# What the exercise asks:
The required result is one figure, the count of lines below with the string "screwdriver" in them.

# Dataset extract:

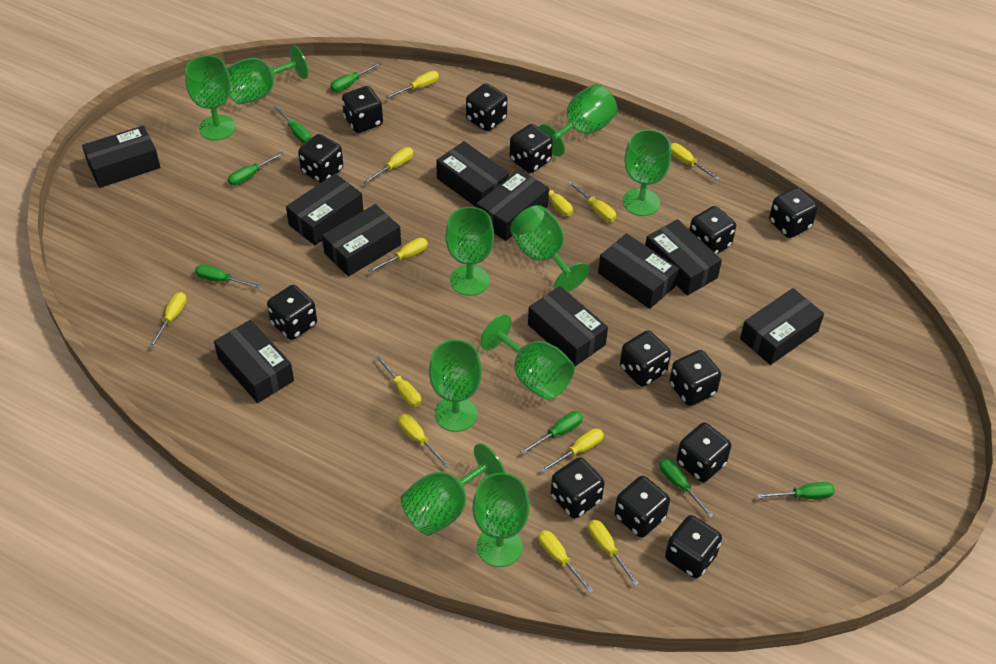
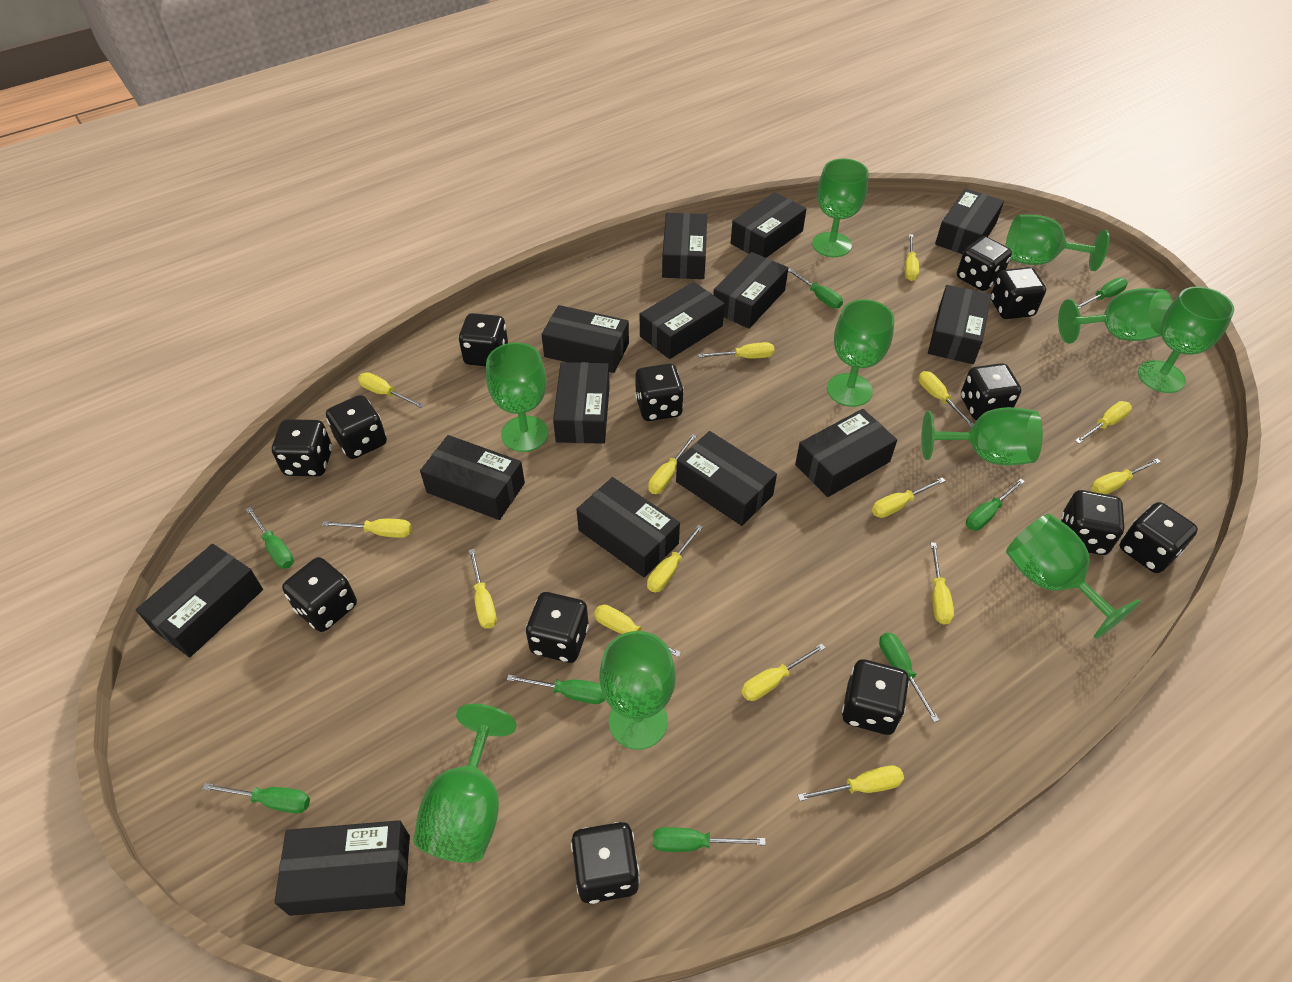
black box: 10 -> 14
green screwdriver: 7 -> 8
yellow screwdriver: 12 -> 15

# Exercise output:
2